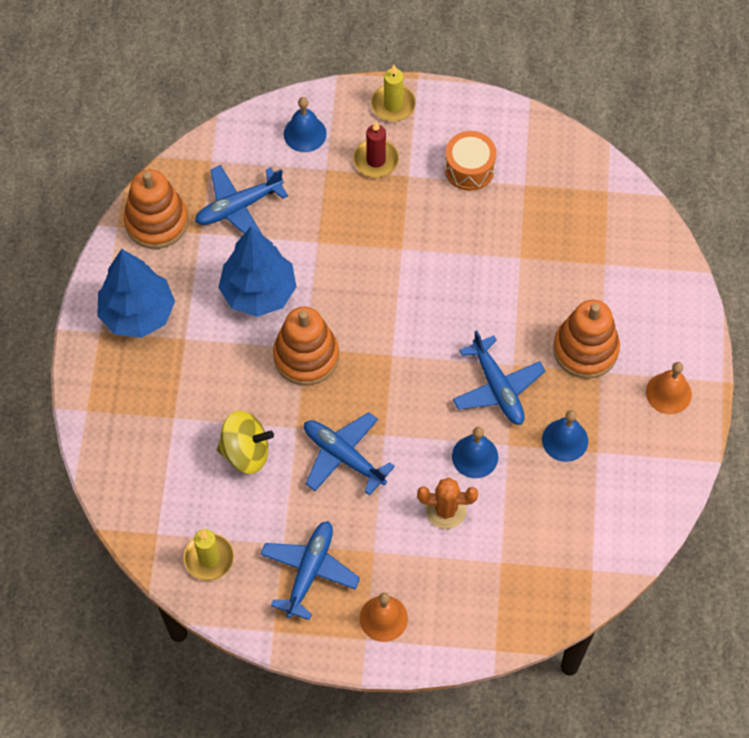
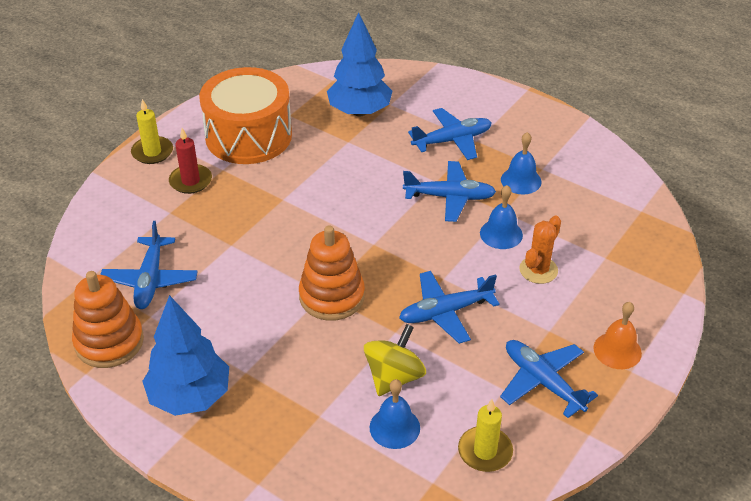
camera: 60 degrees left, 20 degrees down
blue tree [218,227,296,317] -> blue tree moved to [327,12,392,116]
blue bell [284,97,327,152] -> blue bell moved to [370,379,420,449]
orange drum [444,131,497,191] -> orange drum [199,67,292,164], size x1.91
orange stacking toy [553,300,620,379] -> blue plane [408,108,492,160]
orange bell [646,362,692,414] -> none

> PROBLEM TO SOLVE:
Where a line above includes "orange", copy that line.

> RESPONSE BELOW:
orange drum [444,131,497,191] -> orange drum [199,67,292,164], size x1.91
orange stacking toy [553,300,620,379] -> blue plane [408,108,492,160]
orange bell [646,362,692,414] -> none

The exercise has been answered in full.